Provided records START

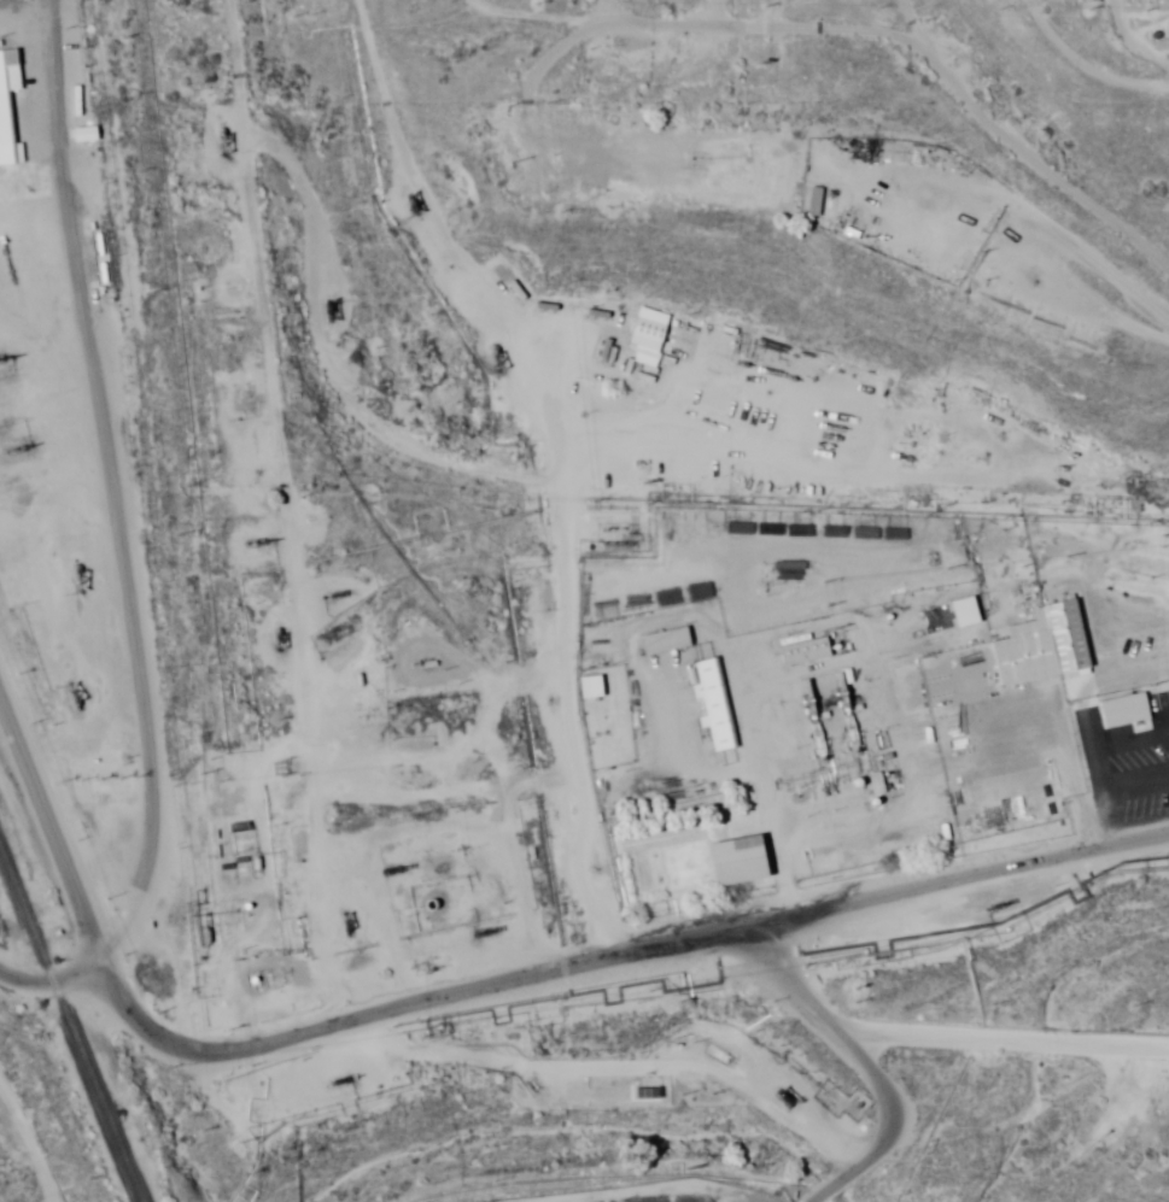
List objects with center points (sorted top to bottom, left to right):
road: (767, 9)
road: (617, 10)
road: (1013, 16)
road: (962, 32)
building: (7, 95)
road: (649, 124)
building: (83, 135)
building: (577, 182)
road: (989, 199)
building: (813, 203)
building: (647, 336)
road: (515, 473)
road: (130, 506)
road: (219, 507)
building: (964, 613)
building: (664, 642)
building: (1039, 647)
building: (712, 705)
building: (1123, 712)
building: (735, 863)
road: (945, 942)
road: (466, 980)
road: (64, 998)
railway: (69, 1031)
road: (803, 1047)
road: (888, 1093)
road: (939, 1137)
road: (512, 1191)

Provided records END
Provided records START

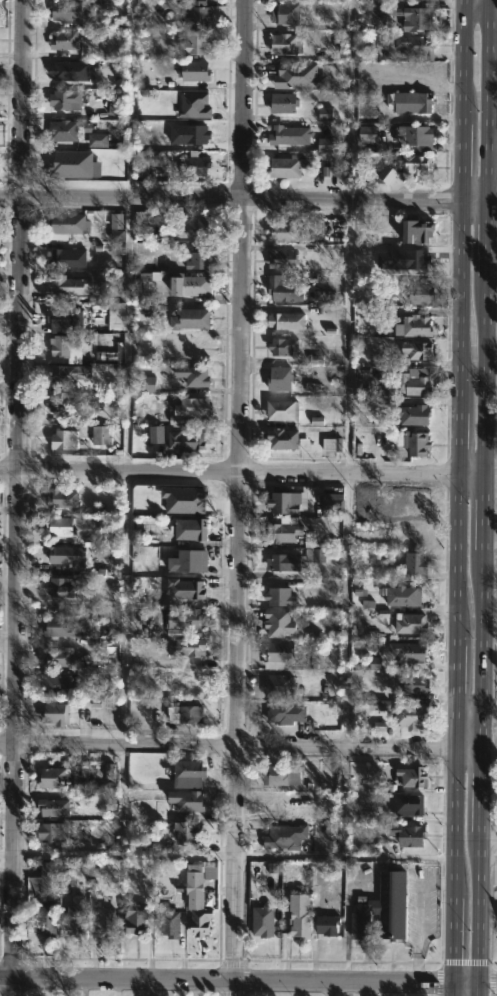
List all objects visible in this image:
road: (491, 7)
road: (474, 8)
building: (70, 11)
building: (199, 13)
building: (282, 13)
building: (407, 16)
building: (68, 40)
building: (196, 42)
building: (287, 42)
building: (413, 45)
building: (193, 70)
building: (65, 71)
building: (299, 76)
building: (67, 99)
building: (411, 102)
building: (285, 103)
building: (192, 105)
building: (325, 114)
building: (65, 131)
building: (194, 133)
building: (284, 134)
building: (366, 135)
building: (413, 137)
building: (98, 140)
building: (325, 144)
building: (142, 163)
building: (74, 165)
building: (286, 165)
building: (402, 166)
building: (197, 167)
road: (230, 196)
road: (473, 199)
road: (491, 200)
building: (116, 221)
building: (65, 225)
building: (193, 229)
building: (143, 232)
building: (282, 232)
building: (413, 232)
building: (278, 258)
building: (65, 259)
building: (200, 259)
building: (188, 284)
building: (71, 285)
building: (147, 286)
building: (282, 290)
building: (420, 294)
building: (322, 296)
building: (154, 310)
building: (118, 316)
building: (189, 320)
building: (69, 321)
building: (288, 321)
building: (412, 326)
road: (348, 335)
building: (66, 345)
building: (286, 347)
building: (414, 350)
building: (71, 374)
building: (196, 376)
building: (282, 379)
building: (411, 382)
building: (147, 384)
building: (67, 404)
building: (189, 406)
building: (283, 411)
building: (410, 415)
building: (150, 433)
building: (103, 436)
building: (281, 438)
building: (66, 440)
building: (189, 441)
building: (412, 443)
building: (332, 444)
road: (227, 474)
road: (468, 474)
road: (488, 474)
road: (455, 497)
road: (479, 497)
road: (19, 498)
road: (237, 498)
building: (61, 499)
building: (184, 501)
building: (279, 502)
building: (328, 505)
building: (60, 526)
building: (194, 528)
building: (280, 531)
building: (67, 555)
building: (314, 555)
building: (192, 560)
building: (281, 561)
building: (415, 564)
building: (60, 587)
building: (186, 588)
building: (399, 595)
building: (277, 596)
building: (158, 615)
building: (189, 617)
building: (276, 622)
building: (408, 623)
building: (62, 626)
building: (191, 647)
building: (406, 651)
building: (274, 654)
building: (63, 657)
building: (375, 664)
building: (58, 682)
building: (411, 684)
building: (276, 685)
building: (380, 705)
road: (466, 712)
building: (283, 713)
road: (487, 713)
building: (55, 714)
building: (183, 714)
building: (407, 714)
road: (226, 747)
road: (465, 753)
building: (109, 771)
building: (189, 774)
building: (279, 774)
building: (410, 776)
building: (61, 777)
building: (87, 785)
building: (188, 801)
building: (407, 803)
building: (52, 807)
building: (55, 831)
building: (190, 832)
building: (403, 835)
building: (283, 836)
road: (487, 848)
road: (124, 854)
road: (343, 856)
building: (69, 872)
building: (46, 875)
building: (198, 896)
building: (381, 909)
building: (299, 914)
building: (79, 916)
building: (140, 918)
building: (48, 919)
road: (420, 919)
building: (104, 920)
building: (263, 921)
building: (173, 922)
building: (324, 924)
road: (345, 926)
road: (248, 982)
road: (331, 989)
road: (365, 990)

Provided records END

**Work instruction:** Among the lines of the records, copy out each one that contains the word "objects".

**Solution:**
List objects with center points (sorted top to bottom, left to right):
List all objects visible in this image:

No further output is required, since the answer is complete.